Scene edit records
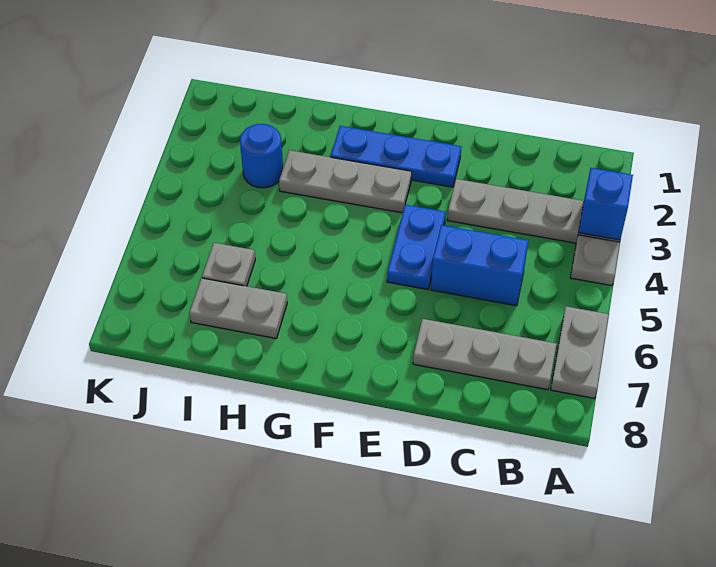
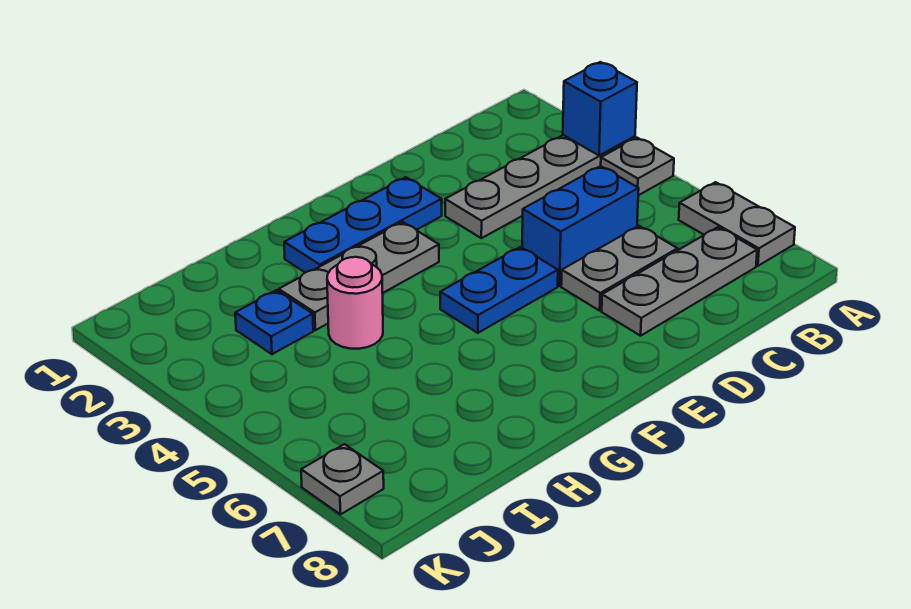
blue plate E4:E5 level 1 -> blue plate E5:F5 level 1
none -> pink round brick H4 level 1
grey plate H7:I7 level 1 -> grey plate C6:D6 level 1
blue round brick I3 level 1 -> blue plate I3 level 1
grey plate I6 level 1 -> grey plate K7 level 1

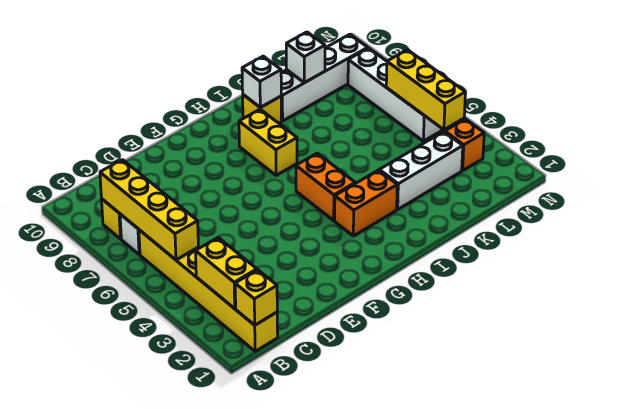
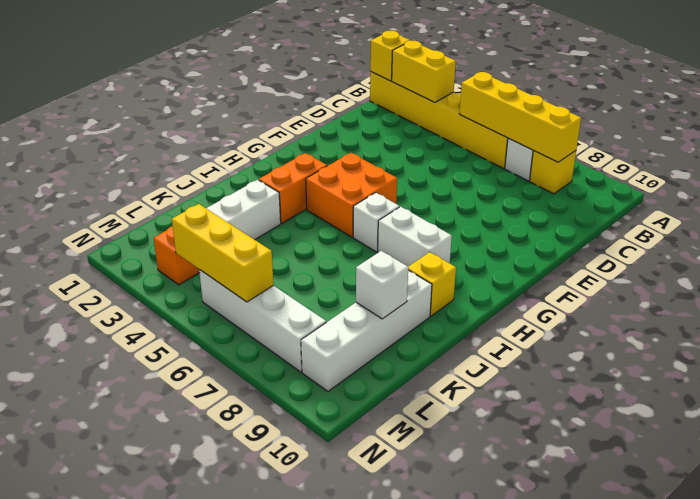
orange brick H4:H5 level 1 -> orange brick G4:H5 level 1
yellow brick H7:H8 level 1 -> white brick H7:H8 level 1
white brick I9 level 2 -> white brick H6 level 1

> **Your goal**:
Restate word for word only the lines that run from the line holding "blue round brick" to the end of the data, both ends kept, leaving every picture out.

> **Exercise result**:
blue round brick I3 level 1 -> blue plate I3 level 1
grey plate I6 level 1 -> grey plate K7 level 1

orange brick H4:H5 level 1 -> orange brick G4:H5 level 1
yellow brick H7:H8 level 1 -> white brick H7:H8 level 1
white brick I9 level 2 -> white brick H6 level 1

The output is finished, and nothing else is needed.